Supplied data:
--------------------------------

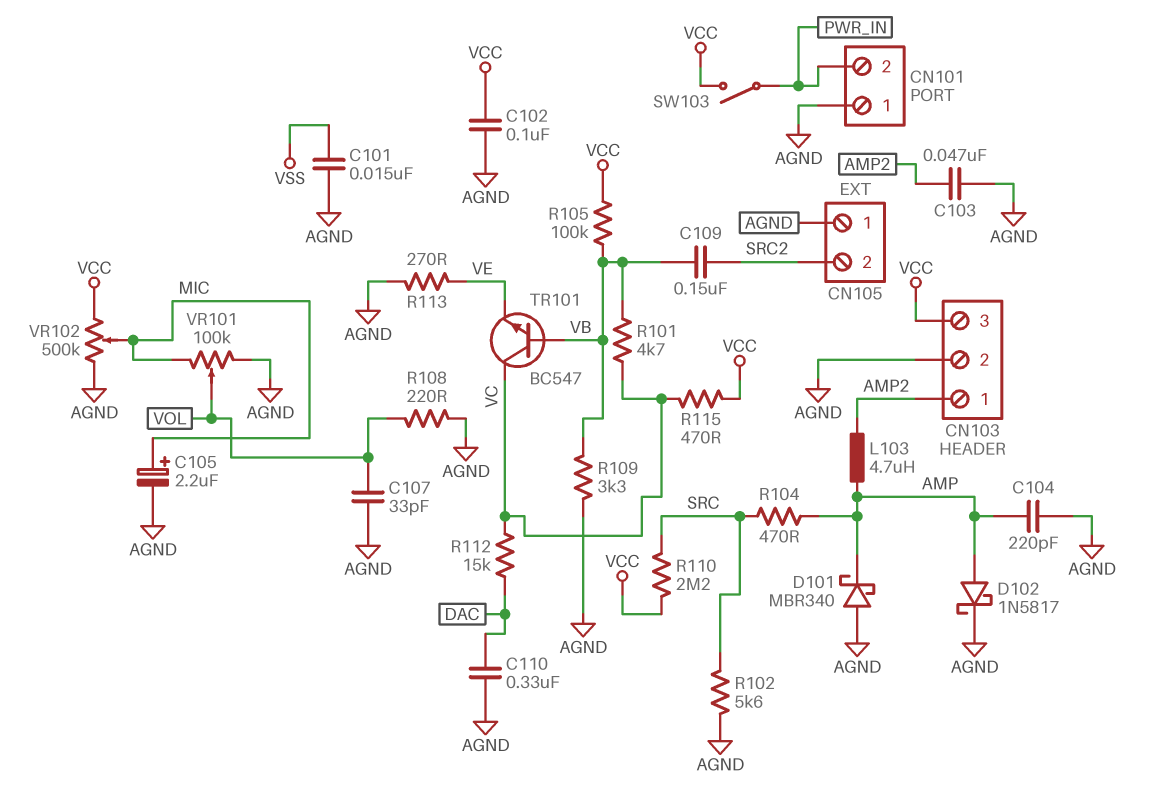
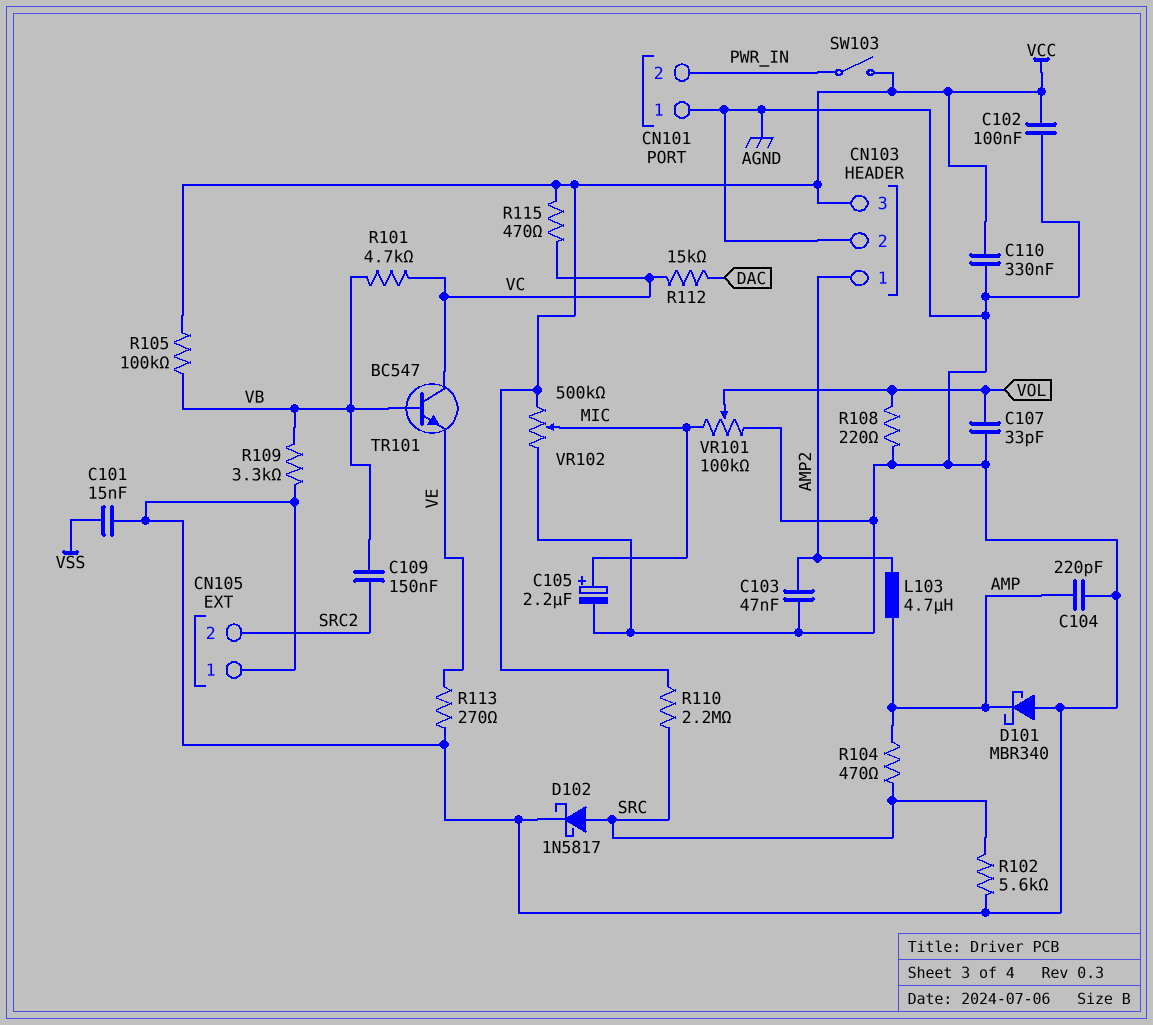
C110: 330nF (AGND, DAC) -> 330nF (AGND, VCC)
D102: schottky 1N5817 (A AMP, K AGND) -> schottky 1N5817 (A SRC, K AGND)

--------------------------------

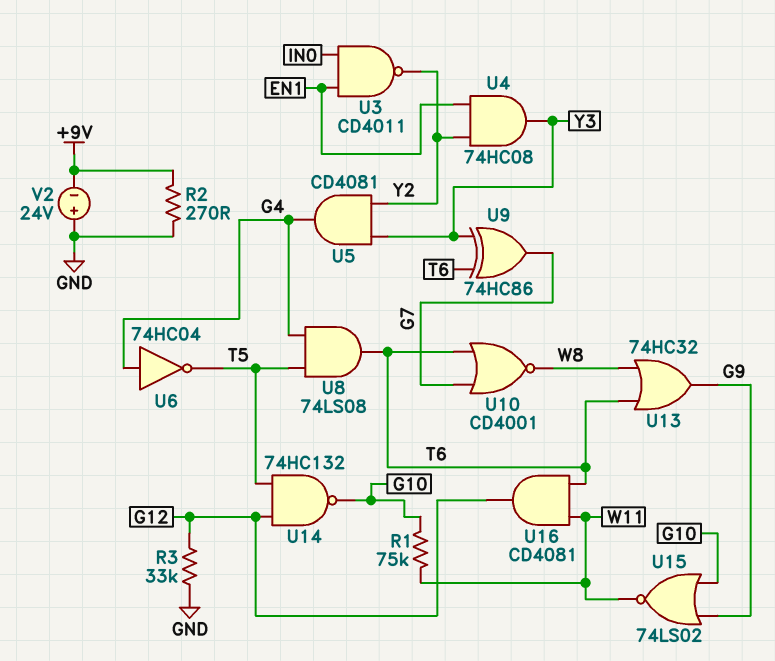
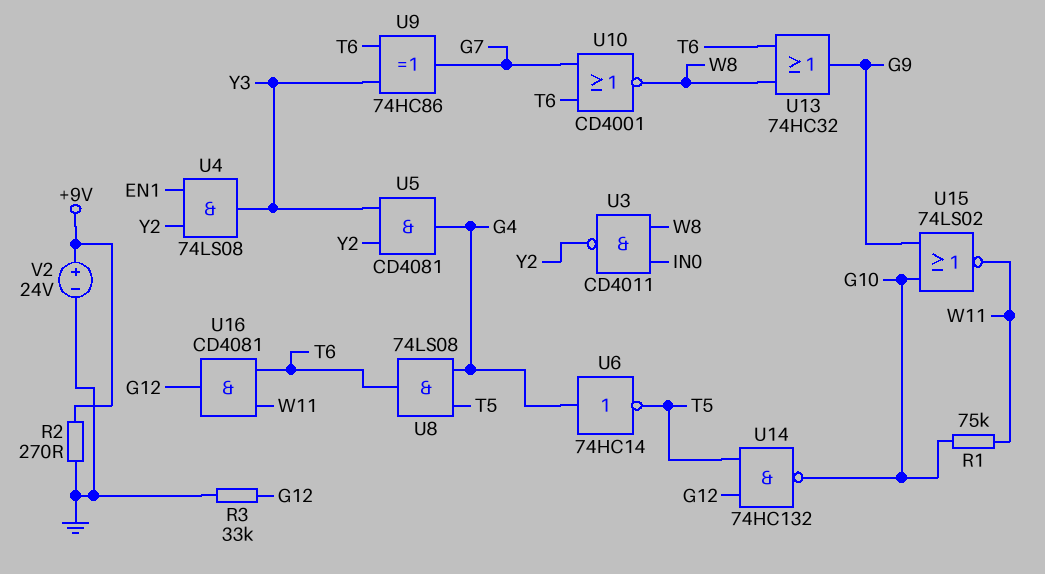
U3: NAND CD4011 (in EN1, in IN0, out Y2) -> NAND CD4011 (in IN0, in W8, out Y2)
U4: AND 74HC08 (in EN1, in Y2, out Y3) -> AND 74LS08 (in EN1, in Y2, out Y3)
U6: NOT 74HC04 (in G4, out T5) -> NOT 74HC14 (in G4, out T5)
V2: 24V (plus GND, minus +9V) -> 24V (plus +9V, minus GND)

--------------------------------

What is being asked:
Tell me how many lines in the data include "AGND", giving only the number.

Result for this exercise:
2